BEGIN Data excerpt

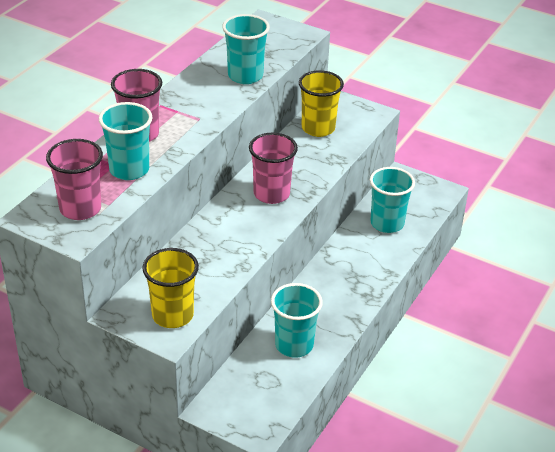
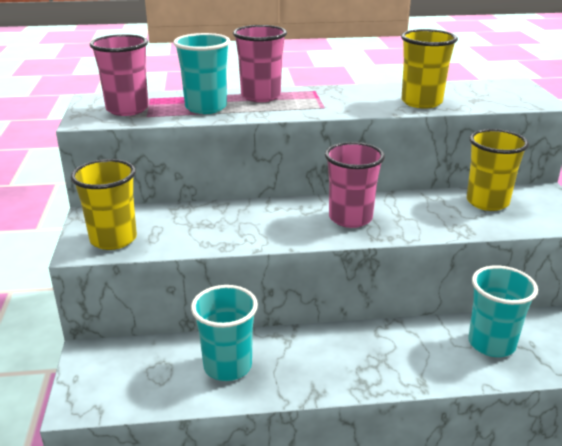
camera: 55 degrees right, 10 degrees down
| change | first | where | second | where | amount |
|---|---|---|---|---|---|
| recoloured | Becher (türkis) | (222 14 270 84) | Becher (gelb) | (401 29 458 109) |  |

END Data excerpt

#### Work instruction
Each line of the material needs to be given again exactly, without any of its pictures.

#### Written answer
camera: 55 degrees right, 10 degrees down
| change | first | where | second | where | amount |
|---|---|---|---|---|---|
| recoloured | Becher (türkis) | (222 14 270 84) | Becher (gelb) | (401 29 458 109) |  |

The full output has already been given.